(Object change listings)
=== Begin Enclosure ===

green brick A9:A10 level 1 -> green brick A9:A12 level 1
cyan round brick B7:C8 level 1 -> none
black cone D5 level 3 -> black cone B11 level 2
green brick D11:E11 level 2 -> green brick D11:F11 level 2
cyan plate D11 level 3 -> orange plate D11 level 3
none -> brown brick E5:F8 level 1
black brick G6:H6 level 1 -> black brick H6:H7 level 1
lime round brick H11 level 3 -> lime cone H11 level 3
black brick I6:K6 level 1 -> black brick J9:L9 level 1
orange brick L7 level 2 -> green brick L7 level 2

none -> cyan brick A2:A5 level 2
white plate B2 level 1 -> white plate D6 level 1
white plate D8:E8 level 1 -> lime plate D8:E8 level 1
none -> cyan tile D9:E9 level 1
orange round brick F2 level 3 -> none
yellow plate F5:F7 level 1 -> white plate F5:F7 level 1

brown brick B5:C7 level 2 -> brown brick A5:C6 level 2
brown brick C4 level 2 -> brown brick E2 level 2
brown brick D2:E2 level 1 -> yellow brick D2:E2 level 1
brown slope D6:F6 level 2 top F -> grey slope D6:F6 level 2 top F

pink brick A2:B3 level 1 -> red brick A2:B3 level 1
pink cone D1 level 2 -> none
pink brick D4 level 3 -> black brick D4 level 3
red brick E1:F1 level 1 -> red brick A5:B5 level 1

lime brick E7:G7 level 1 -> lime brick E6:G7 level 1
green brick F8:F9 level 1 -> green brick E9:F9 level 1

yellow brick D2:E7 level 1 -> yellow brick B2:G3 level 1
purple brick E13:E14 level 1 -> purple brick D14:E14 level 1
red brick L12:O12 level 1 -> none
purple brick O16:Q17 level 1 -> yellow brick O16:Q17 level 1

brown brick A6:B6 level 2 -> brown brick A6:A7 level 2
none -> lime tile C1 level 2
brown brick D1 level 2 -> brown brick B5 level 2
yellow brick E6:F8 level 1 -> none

=== End Enclosure ===

WORK ORDER:
Using the records, report how many lines contain the word "round", adding no other text.

OUTPUT FOR THIS TASK:
3